▶ _Scene image comparisons_
□ □ □
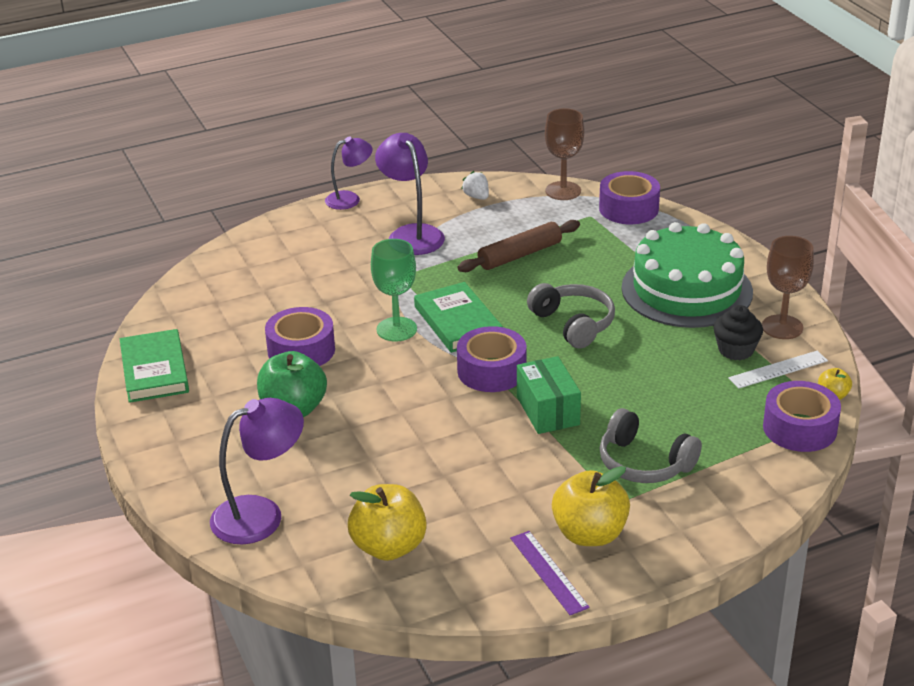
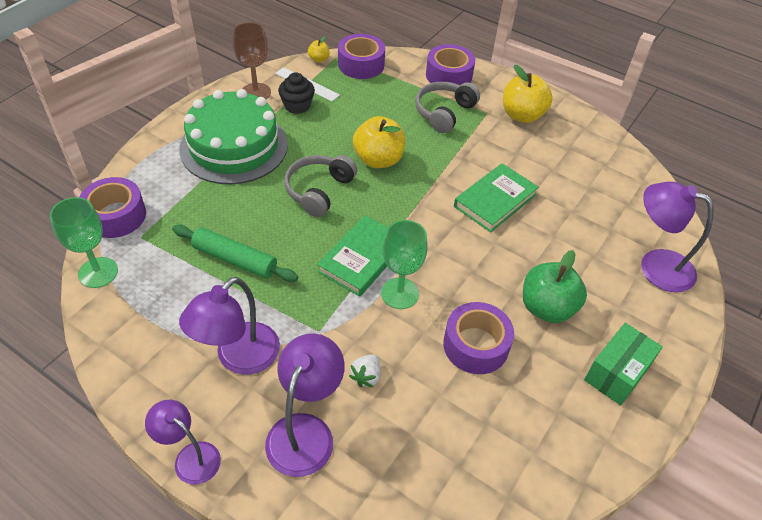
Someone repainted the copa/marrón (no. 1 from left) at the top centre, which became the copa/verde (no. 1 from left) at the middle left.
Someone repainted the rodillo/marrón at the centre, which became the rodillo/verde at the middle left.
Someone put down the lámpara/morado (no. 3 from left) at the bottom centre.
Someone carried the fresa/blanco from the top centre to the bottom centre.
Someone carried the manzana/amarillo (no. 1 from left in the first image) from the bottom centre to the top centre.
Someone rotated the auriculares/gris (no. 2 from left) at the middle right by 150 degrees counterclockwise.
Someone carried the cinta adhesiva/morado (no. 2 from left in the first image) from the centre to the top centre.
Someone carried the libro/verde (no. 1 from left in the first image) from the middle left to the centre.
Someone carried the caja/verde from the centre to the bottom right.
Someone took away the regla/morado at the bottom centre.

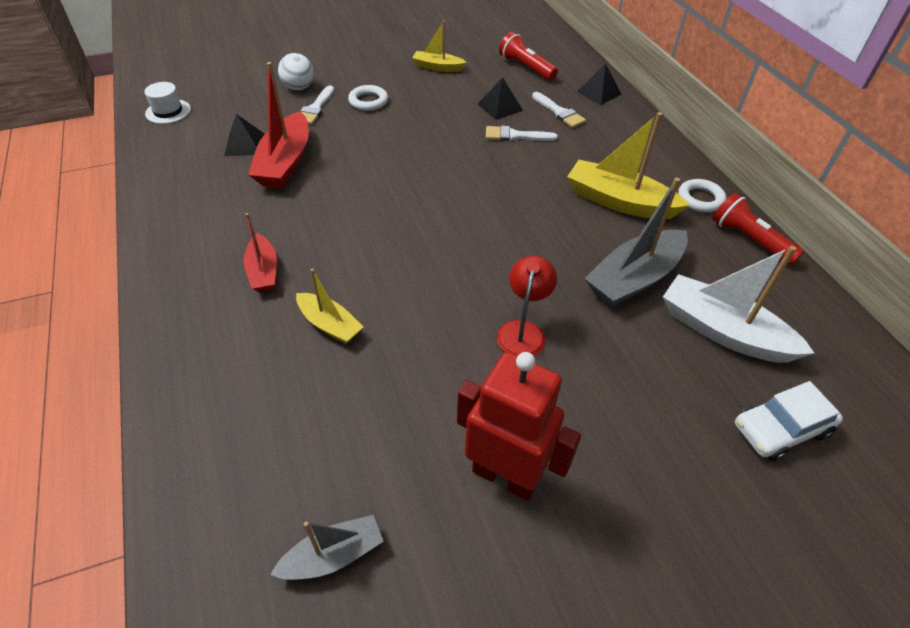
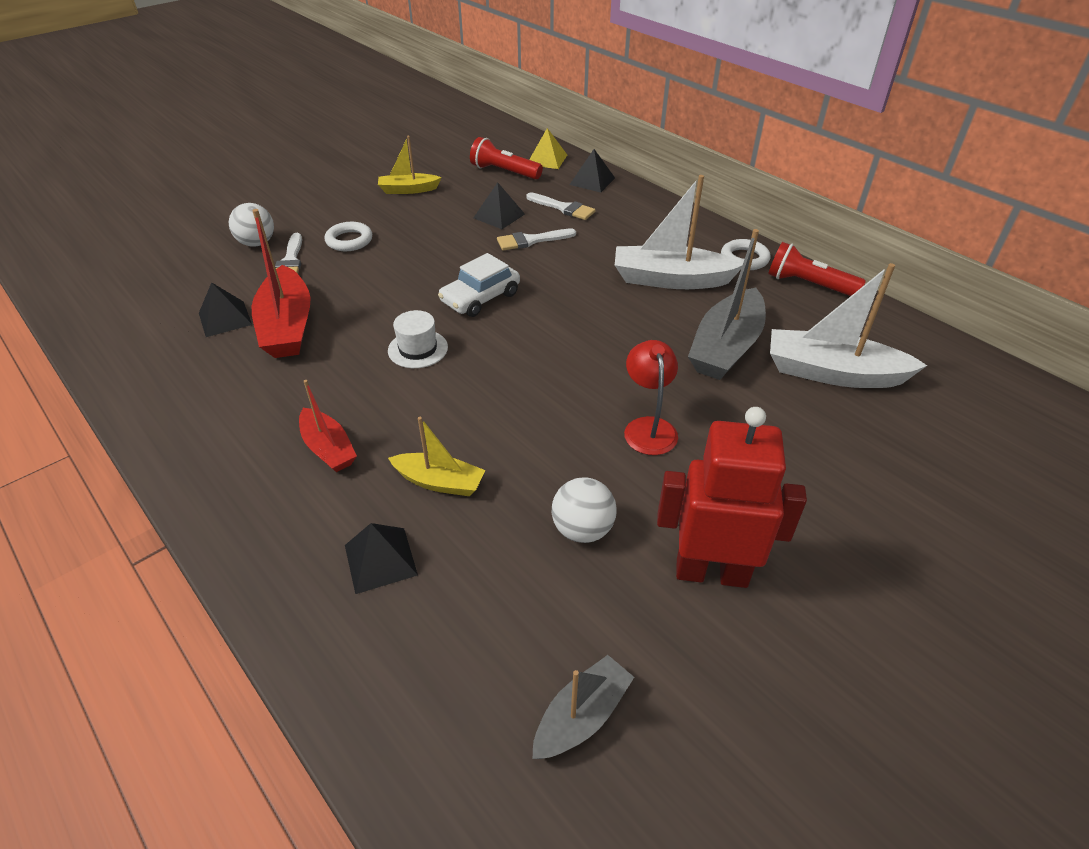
Someone put down the pirámide/negro (no. 2 from left) at the centre.
Someone carried the sombrero/blanco from the top left to the centre.
Someone carried the coche/blanco from the bottom right to the centre.
Someone put down the pirámide/amarillo at the top centre.
Someone put down the pelota/blanco (no. 2 from left) at the centre.
Someone repainted the barco/amarillo (no. 3 from left) at the top right, which became the barco/blanco (no. 1 from left) at the top centre.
□ □ □
▶ _Work to complete_
Please determine how many lines in the entries contain the word "right" and answer with the number alone.

▶ _Expected output_
4